** Input material follows **
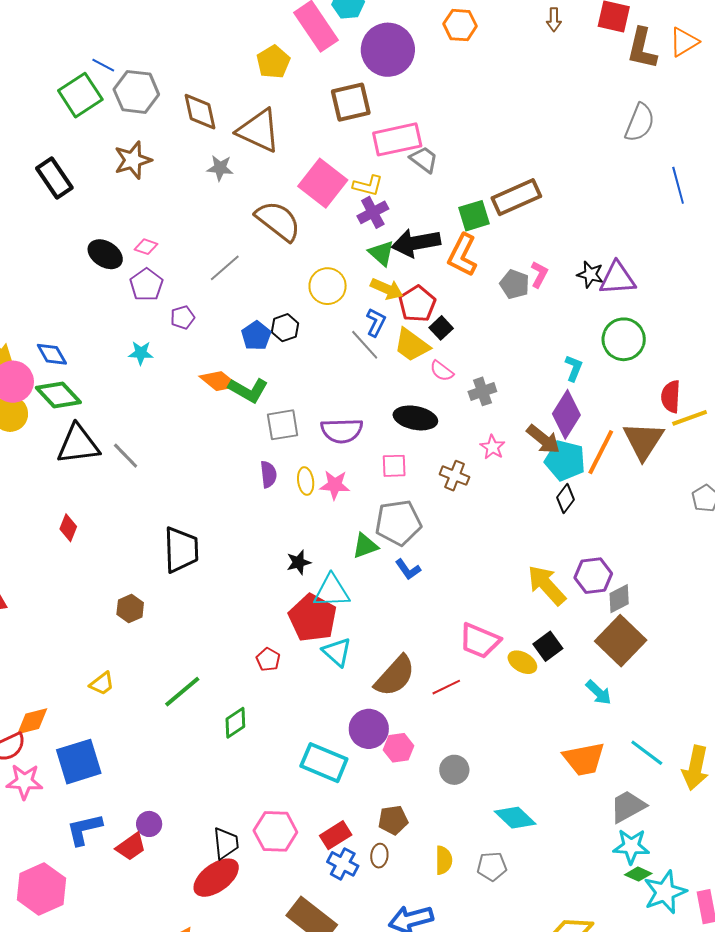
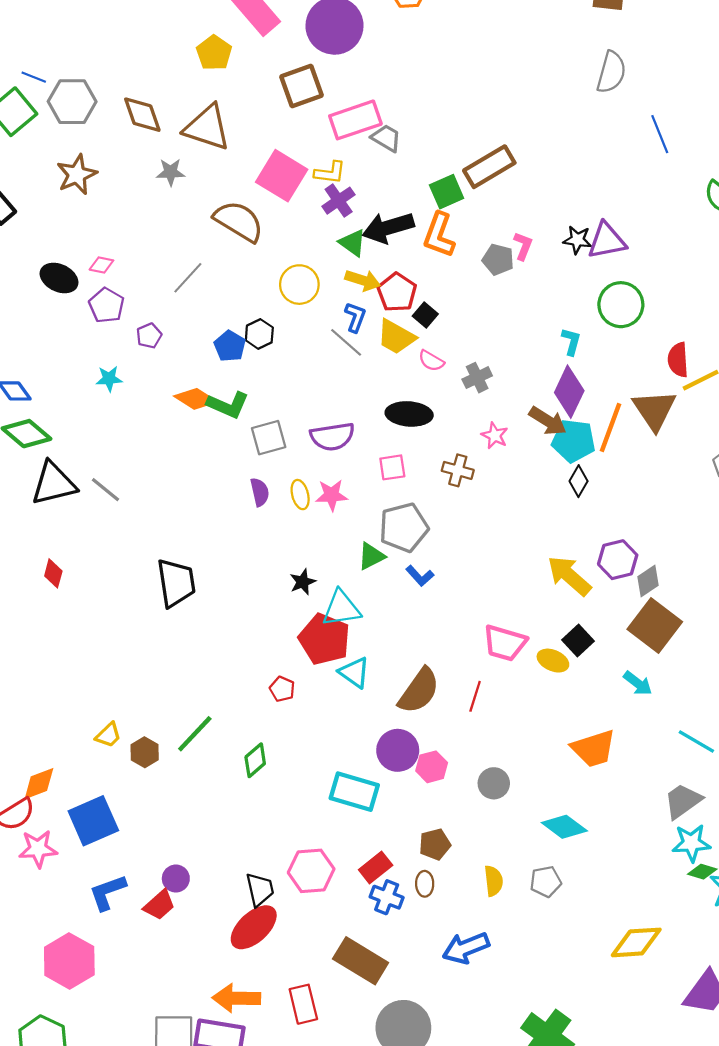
brown hexagon: (130, 609) -> (145, 752), moved
red line: (446, 687) -> (475, 696), turned -40
orange trapezoid: (584, 759) -> (593, 749), moved

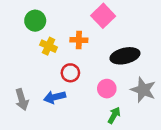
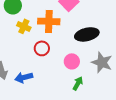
orange cross: (79, 40) -> (49, 21), size x1.5
blue arrow: (55, 97) -> (24, 77), moved

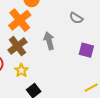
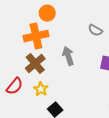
orange cross: (20, 20) -> (36, 36), turned 30

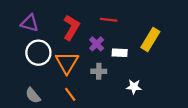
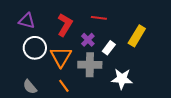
white rectangle: (120, 53) -> (109, 48), turned -56
gray cross: (99, 71) -> (90, 65), size x1.6
white star: (134, 87) -> (122, 79), size x1.5

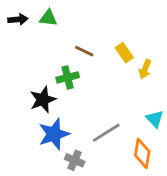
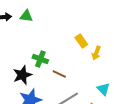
brown line: (84, 51) -> (59, 74), moved
green cross: (68, 77) -> (40, 59), turned 35

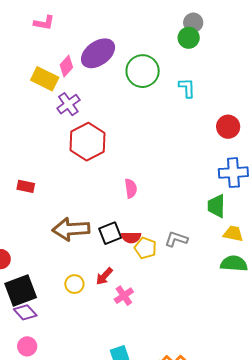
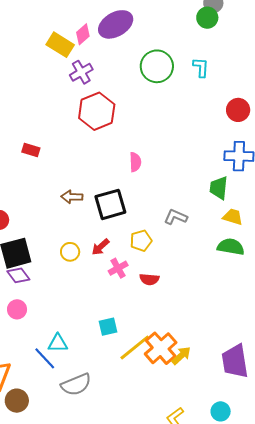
green circle: (143, 71) -> (157, 66), moved
brown arrow: (71, 229) -> (72, 197), size x0.6
black square: (110, 233) -> (110, 204), size x1.4
red semicircle: (131, 237) -> (149, 279), moved
yellow pentagon: (145, 248) -> (141, 241), moved, turned 30

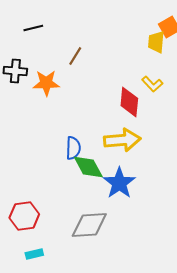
** End of Input material **
* The task
Counting the line with "white star: (134, 87) -> (122, 79), size x1.5" and the last line of the data above, transcribe those two lines and every line between them exactly, without the pictures.

* Answer to this problem
white star: (134, 87) -> (122, 79), size x1.5

brown line: (84, 51) -> (59, 74), moved
green cross: (68, 77) -> (40, 59), turned 35

green circle: (143, 71) -> (157, 66), moved
brown arrow: (71, 229) -> (72, 197), size x0.6
black square: (110, 233) -> (110, 204), size x1.4
red semicircle: (131, 237) -> (149, 279), moved
yellow pentagon: (145, 248) -> (141, 241), moved, turned 30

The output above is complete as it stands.